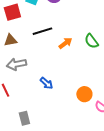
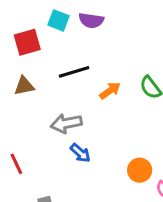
gray arrow: (16, 64) -> (66, 123), moved

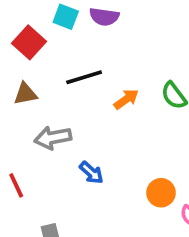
red square: (27, 42) -> (29, 42), turned -32
gray arrow: (66, 123) -> (53, 138), moved

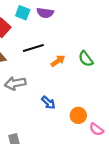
blue arrow: (91, 173) -> (48, 103), moved

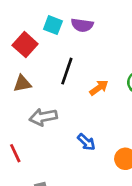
black line: (33, 48) -> (67, 71), turned -54

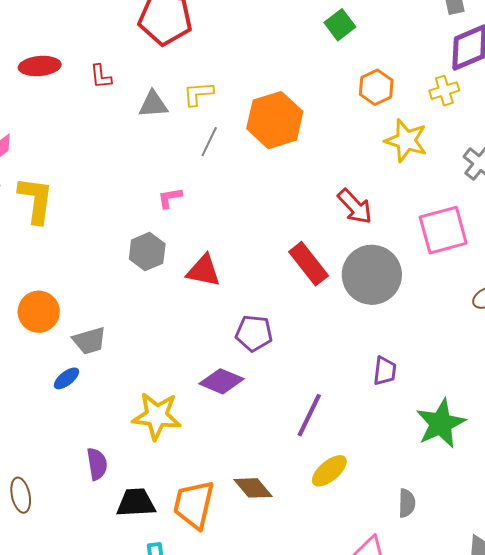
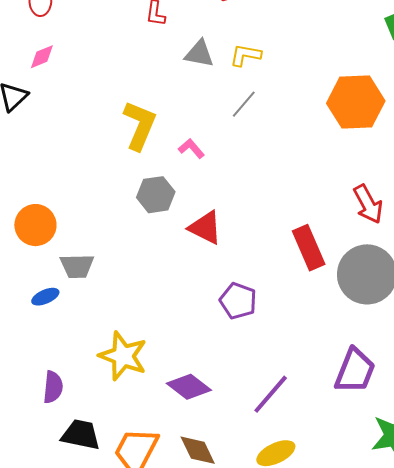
orange hexagon: (275, 120) -> (356, 102), moved
pink L-shape: (170, 198) -> (191, 148), turned 44
yellow L-shape: (36, 200) -> (140, 125), moved
purple trapezoid: (385, 371) -> (355, 371), size x1.6
purple diamond: (221, 381) -> (189, 387), moved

────────────────────────────────────────

| Activity |
From the first line to the last, reproduce the records above exactly and skip the pictures.

| Solution to this exercise |
gray arrow: (16, 64) -> (66, 123), moved

red square: (27, 42) -> (29, 42), turned -32
gray arrow: (66, 123) -> (53, 138), moved

blue arrow: (91, 173) -> (48, 103), moved

black line: (33, 48) -> (67, 71), turned -54

orange hexagon: (275, 120) -> (356, 102), moved
pink L-shape: (170, 198) -> (191, 148), turned 44
yellow L-shape: (36, 200) -> (140, 125), moved
purple trapezoid: (385, 371) -> (355, 371), size x1.6
purple diamond: (221, 381) -> (189, 387), moved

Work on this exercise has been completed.